*** Records for the task

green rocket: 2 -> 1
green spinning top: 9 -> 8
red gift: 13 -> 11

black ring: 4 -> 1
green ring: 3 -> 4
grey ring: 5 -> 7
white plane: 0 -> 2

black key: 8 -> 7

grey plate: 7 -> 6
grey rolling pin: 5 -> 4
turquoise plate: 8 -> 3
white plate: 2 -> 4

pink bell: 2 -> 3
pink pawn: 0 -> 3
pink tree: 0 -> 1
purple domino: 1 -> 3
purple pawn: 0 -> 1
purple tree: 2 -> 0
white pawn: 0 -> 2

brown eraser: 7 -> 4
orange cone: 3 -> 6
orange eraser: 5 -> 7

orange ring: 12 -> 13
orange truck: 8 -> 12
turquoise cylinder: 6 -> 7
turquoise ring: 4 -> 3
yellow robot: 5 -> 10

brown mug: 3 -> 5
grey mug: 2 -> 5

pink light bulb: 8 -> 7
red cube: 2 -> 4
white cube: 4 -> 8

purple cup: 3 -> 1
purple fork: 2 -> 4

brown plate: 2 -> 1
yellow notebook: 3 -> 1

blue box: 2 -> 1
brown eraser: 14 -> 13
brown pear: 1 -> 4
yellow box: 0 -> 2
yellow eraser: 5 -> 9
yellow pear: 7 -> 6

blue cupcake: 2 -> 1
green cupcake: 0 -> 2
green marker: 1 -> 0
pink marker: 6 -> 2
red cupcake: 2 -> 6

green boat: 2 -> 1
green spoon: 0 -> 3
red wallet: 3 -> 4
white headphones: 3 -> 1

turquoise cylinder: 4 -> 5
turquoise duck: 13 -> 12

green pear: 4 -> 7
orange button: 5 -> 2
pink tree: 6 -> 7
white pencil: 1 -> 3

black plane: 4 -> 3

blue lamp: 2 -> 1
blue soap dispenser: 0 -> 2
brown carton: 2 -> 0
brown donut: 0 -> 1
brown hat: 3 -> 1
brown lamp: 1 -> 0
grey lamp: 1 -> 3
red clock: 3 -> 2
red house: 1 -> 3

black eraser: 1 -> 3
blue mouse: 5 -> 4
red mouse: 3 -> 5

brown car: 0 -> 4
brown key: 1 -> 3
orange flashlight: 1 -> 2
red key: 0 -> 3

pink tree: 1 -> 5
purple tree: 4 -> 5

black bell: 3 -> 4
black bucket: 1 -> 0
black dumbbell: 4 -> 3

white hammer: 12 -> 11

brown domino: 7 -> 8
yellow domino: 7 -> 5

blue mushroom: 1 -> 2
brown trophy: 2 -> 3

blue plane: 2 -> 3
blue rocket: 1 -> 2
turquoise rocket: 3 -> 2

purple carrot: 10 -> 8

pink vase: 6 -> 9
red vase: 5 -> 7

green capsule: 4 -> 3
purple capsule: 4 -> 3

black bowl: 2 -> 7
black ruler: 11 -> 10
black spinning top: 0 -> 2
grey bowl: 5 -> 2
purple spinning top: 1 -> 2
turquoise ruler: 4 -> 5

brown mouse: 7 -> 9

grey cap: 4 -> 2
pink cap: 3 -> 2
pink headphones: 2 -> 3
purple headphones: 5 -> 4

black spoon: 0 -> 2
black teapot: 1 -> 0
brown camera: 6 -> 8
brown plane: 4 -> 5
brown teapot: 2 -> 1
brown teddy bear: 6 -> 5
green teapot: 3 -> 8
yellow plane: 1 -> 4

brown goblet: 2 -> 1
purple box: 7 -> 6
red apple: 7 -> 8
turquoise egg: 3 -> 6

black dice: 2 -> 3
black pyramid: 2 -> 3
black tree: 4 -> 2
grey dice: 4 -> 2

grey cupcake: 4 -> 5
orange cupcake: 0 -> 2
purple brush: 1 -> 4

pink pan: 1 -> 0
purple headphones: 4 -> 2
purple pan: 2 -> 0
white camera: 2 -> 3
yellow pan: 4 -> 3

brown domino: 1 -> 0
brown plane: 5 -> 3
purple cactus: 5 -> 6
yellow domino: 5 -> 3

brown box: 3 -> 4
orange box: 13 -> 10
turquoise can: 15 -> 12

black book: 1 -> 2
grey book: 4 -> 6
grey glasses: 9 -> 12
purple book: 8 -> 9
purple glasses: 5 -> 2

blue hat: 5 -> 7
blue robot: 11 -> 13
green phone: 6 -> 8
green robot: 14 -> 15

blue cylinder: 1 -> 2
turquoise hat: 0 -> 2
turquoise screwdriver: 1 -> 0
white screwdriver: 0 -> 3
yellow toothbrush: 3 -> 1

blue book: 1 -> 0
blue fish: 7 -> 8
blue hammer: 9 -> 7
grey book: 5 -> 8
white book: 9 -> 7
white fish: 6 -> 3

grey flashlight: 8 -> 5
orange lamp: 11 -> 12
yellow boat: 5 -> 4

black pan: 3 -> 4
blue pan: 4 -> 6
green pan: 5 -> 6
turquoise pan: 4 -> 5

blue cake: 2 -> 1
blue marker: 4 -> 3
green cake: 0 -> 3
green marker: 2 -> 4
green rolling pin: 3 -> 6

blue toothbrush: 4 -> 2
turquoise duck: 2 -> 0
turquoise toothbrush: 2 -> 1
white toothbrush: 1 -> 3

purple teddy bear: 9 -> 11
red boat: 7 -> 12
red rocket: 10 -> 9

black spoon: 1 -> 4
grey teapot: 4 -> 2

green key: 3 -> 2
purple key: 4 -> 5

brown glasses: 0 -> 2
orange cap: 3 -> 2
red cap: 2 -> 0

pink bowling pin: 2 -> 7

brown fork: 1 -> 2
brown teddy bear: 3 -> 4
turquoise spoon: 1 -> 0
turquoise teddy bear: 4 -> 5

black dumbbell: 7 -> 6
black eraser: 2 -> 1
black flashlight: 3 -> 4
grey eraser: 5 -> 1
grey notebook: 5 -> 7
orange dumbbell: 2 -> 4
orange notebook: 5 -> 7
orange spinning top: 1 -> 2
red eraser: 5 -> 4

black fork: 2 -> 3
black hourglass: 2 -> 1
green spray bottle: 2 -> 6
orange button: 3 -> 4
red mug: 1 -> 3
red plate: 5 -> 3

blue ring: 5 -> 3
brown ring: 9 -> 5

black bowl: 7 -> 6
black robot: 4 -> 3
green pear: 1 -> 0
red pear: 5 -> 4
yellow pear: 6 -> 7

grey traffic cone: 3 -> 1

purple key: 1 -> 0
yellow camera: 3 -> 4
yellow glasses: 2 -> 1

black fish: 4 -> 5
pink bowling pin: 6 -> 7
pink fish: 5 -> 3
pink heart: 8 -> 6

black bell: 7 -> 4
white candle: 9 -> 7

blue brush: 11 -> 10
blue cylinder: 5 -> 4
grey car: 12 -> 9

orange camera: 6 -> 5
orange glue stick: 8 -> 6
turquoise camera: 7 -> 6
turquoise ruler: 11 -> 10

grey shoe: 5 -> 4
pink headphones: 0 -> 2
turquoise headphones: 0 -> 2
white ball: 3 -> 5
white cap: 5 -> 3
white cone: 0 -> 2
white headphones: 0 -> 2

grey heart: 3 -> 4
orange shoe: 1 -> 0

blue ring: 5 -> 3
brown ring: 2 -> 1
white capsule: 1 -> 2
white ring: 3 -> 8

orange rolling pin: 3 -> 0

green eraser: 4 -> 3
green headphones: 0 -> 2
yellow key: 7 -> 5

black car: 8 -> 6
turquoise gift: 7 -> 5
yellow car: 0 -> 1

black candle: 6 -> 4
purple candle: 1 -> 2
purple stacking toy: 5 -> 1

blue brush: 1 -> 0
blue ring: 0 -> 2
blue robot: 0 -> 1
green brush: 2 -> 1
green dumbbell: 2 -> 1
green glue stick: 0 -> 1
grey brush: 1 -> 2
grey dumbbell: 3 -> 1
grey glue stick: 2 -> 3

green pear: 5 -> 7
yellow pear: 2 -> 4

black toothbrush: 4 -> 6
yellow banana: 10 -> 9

******

- Description of the task
From the first line of the data above through the line containing "turquoise duck: 13 -> 12", set each line down again exactly; include both ends and omit everything else.

- Your response
green rocket: 2 -> 1
green spinning top: 9 -> 8
red gift: 13 -> 11

black ring: 4 -> 1
green ring: 3 -> 4
grey ring: 5 -> 7
white plane: 0 -> 2

black key: 8 -> 7

grey plate: 7 -> 6
grey rolling pin: 5 -> 4
turquoise plate: 8 -> 3
white plate: 2 -> 4

pink bell: 2 -> 3
pink pawn: 0 -> 3
pink tree: 0 -> 1
purple domino: 1 -> 3
purple pawn: 0 -> 1
purple tree: 2 -> 0
white pawn: 0 -> 2

brown eraser: 7 -> 4
orange cone: 3 -> 6
orange eraser: 5 -> 7

orange ring: 12 -> 13
orange truck: 8 -> 12
turquoise cylinder: 6 -> 7
turquoise ring: 4 -> 3
yellow robot: 5 -> 10

brown mug: 3 -> 5
grey mug: 2 -> 5

pink light bulb: 8 -> 7
red cube: 2 -> 4
white cube: 4 -> 8

purple cup: 3 -> 1
purple fork: 2 -> 4

brown plate: 2 -> 1
yellow notebook: 3 -> 1

blue box: 2 -> 1
brown eraser: 14 -> 13
brown pear: 1 -> 4
yellow box: 0 -> 2
yellow eraser: 5 -> 9
yellow pear: 7 -> 6

blue cupcake: 2 -> 1
green cupcake: 0 -> 2
green marker: 1 -> 0
pink marker: 6 -> 2
red cupcake: 2 -> 6

green boat: 2 -> 1
green spoon: 0 -> 3
red wallet: 3 -> 4
white headphones: 3 -> 1

turquoise cylinder: 4 -> 5
turquoise duck: 13 -> 12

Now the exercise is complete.